Exercise prompt — Transcribe the entries below with complete accuracy, excluding the pictures.

Input material —
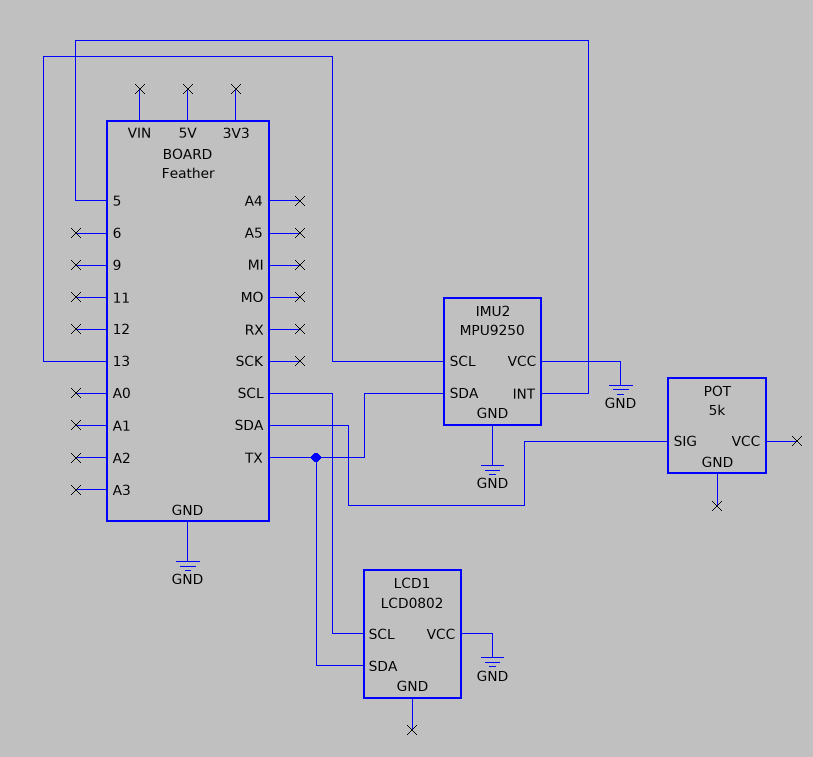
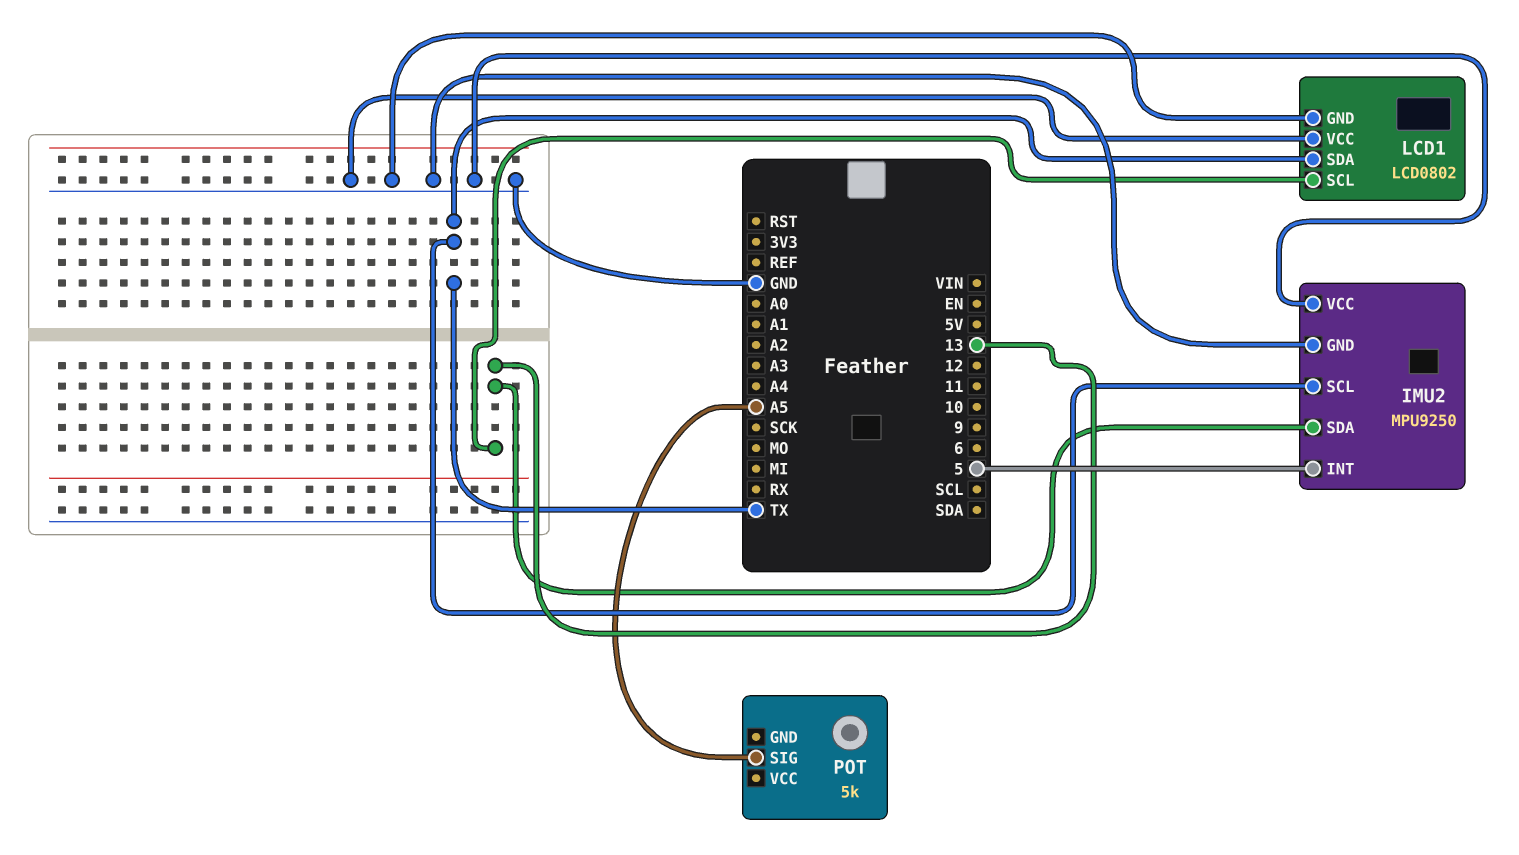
IMU2 pin SCL: 13 -> TX
IMU2 pin SDA: TX -> 13
LCD1 pin GND: none -> GND
LCD1 pin SCL: SCL -> 13
POT pin SIG: SDA -> A5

Final answer —
IMU2 pin SCL: 13 -> TX
IMU2 pin SDA: TX -> 13
LCD1 pin GND: none -> GND
LCD1 pin SCL: SCL -> 13
POT pin SIG: SDA -> A5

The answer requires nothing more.